Directions for this task - Extract, exactly as written, the line that contains "RGB pin GND: 3V3 -> GND" and all lines after it through the end of the records. Omit pictures.

BEGIN

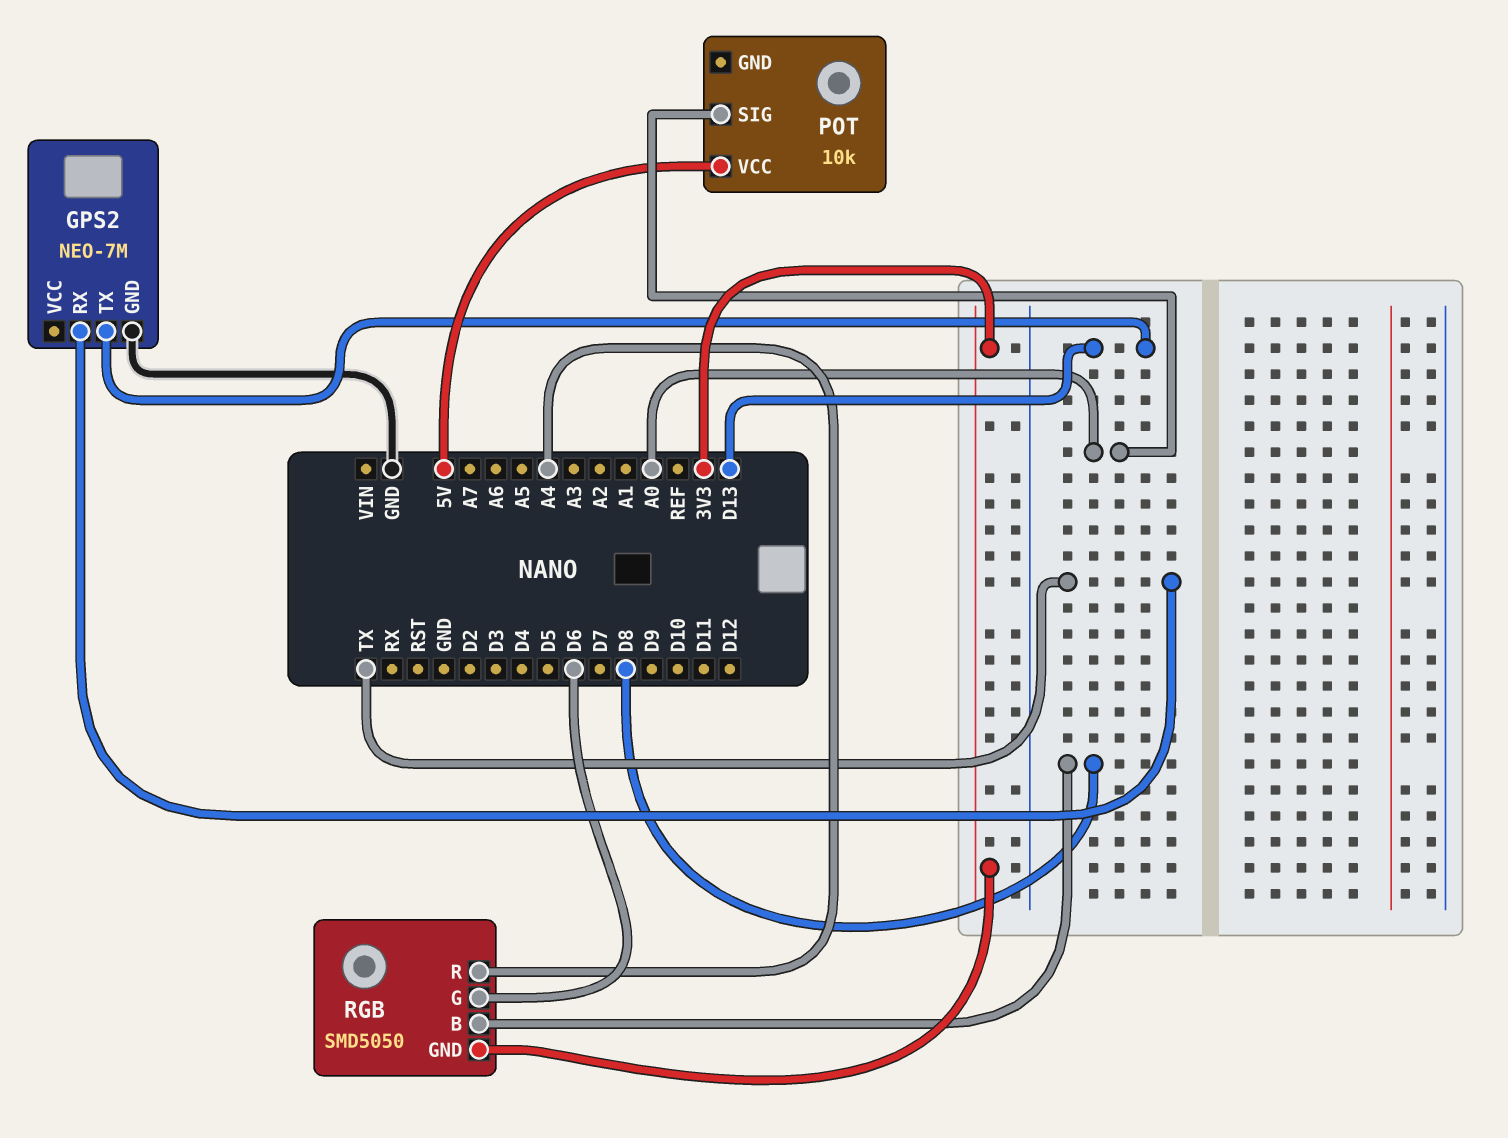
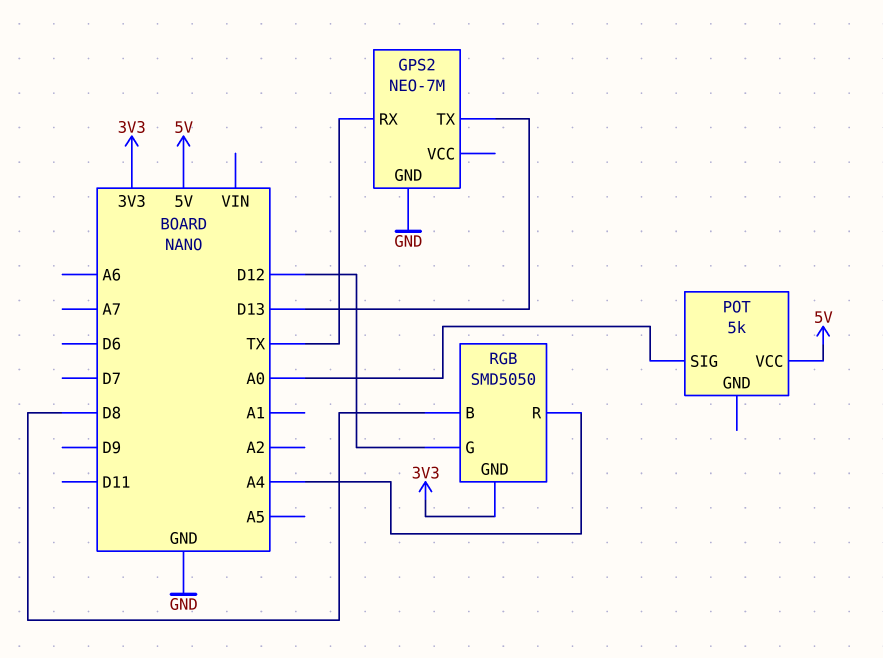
POT: 10k -> 5k
RGB pin G: D6 -> D12

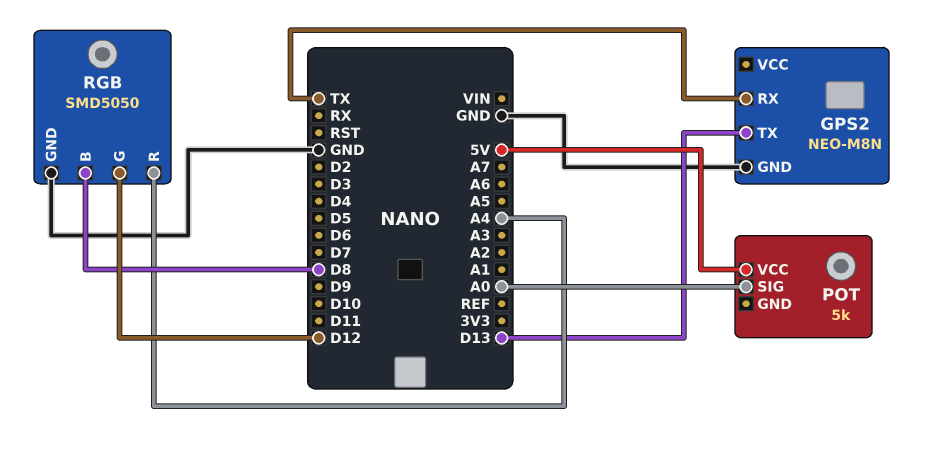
GPS2: NEO-7M -> NEO-M8N
RGB pin GND: 3V3 -> GND

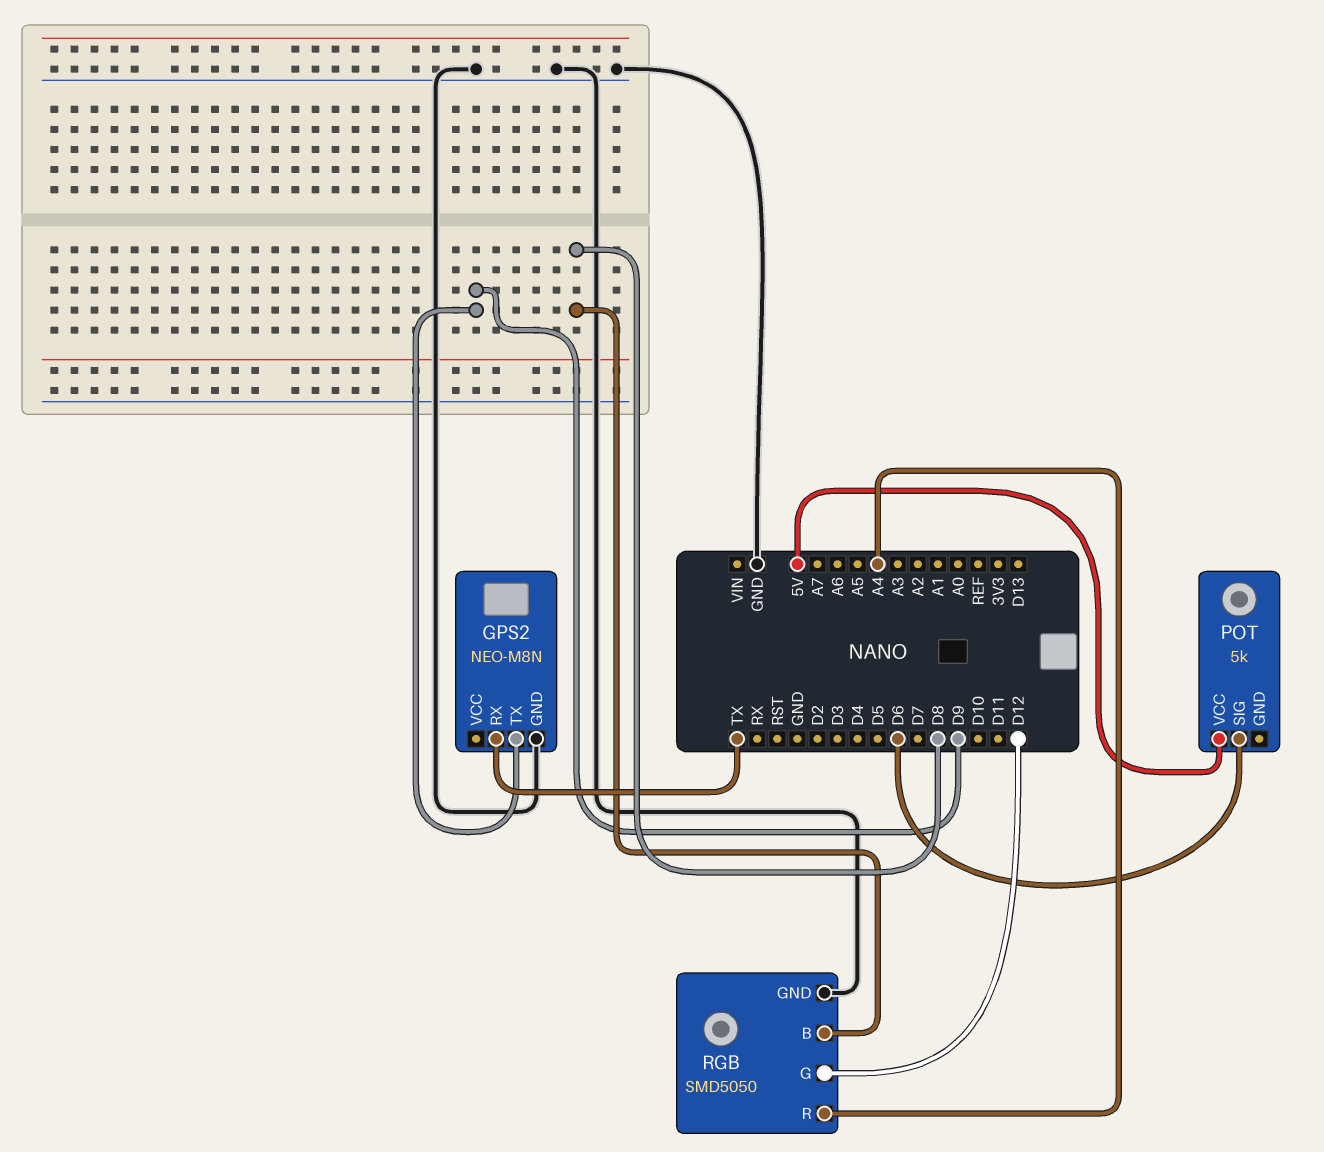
GPS2 pin TX: D13 -> D9
POT pin SIG: A0 -> D6

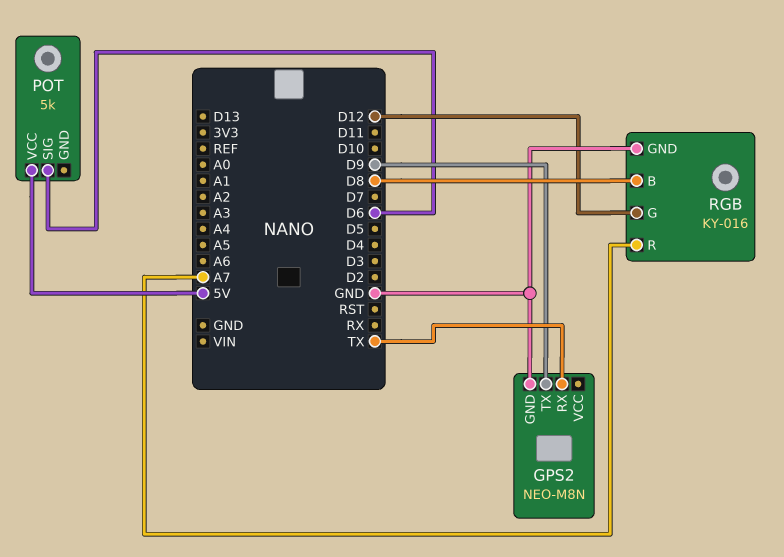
RGB: SMD5050 -> KY-016
RGB pin R: A4 -> A7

END

Result of the exercise -
RGB pin GND: 3V3 -> GND

GPS2 pin TX: D13 -> D9
POT pin SIG: A0 -> D6

RGB: SMD5050 -> KY-016
RGB pin R: A4 -> A7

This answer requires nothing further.